[Collection entries]
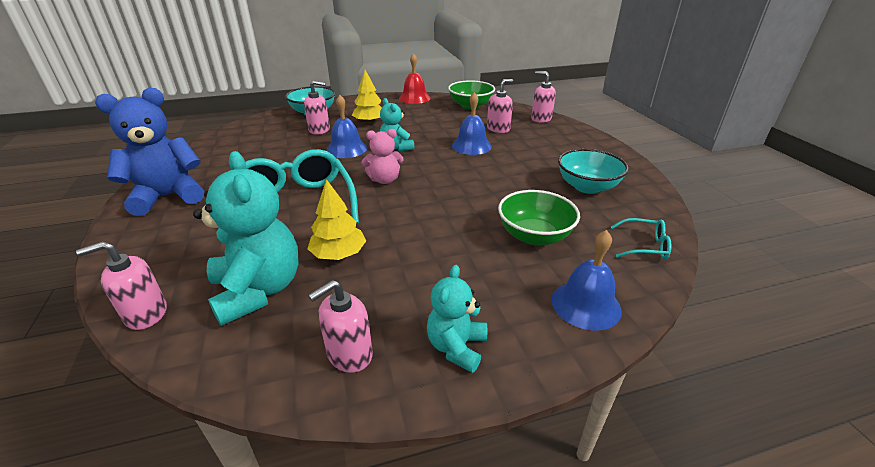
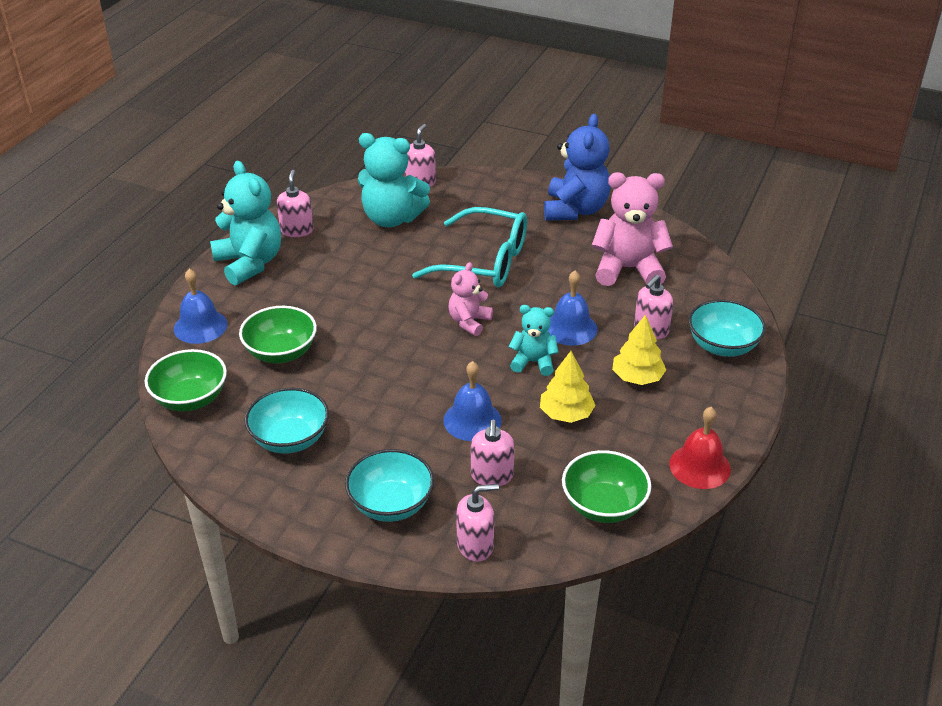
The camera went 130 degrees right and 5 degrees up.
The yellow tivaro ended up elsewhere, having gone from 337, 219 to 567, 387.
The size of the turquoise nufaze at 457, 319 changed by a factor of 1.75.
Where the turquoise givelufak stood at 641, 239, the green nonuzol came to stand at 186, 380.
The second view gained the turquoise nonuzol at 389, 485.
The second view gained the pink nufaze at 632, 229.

INSTRUCTIONS FOR THE TASK
Return all records exactly as they stand above, except for pictures.

TASK RESPONSE
The camera went 130 degrees right and 5 degrees up.
The yellow tivaro ended up elsewhere, having gone from 337, 219 to 567, 387.
The size of the turquoise nufaze at 457, 319 changed by a factor of 1.75.
Where the turquoise givelufak stood at 641, 239, the green nonuzol came to stand at 186, 380.
The second view gained the turquoise nonuzol at 389, 485.
The second view gained the pink nufaze at 632, 229.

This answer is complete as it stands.